[Records contained in a dataset]
┌────────
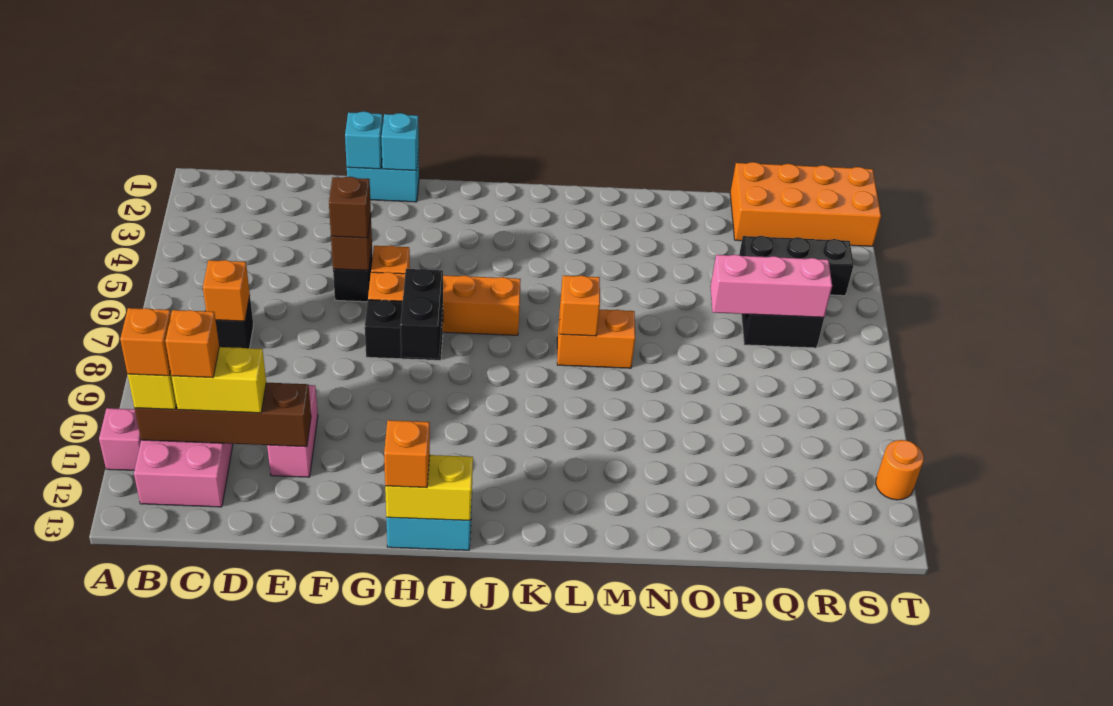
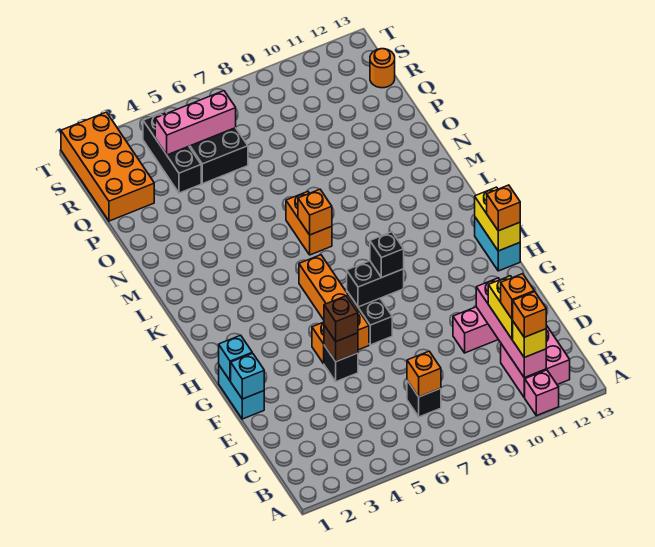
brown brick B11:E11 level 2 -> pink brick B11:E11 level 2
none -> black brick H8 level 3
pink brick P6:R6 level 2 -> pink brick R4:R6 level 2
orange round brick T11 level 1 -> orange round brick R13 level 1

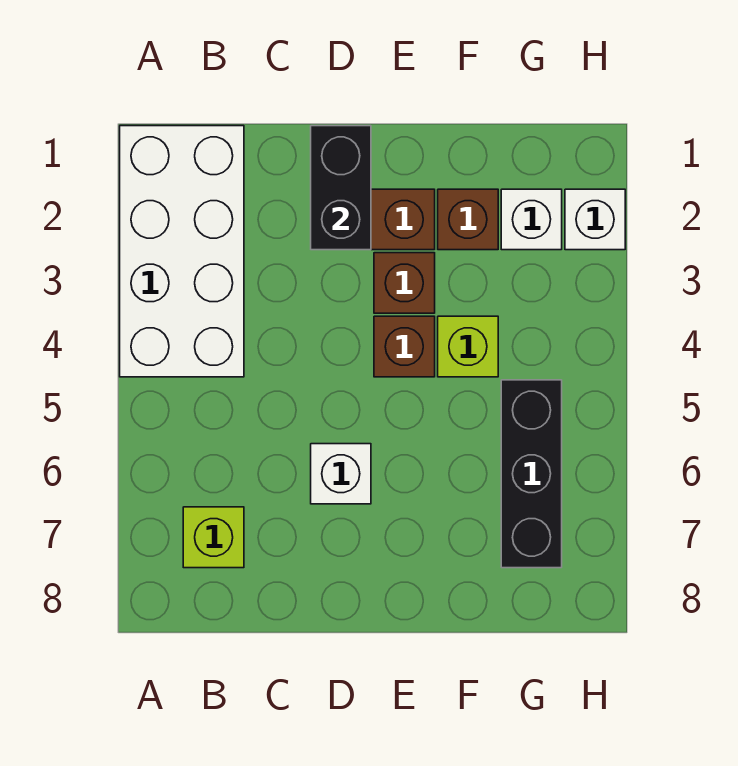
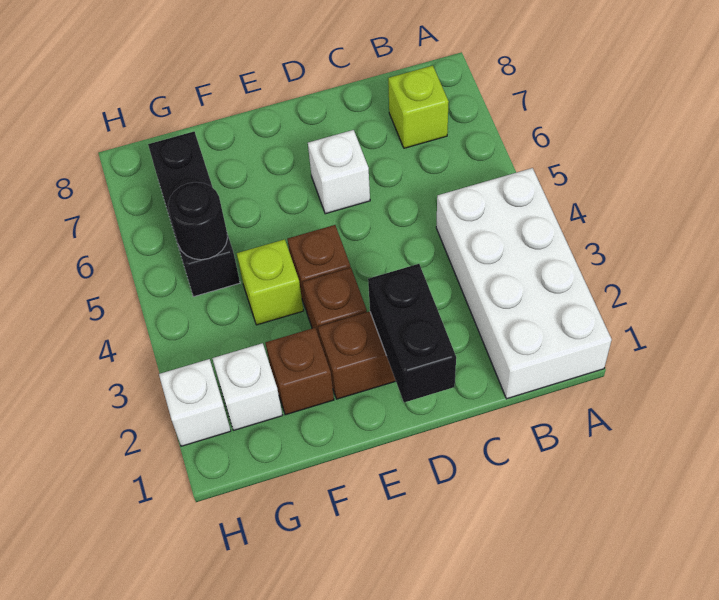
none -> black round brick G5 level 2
└────────
_Instructions to follow:_ Tell how many lines in the entries above include the word "round", and respond with the number alone.

_Solution for this exercise:_ 2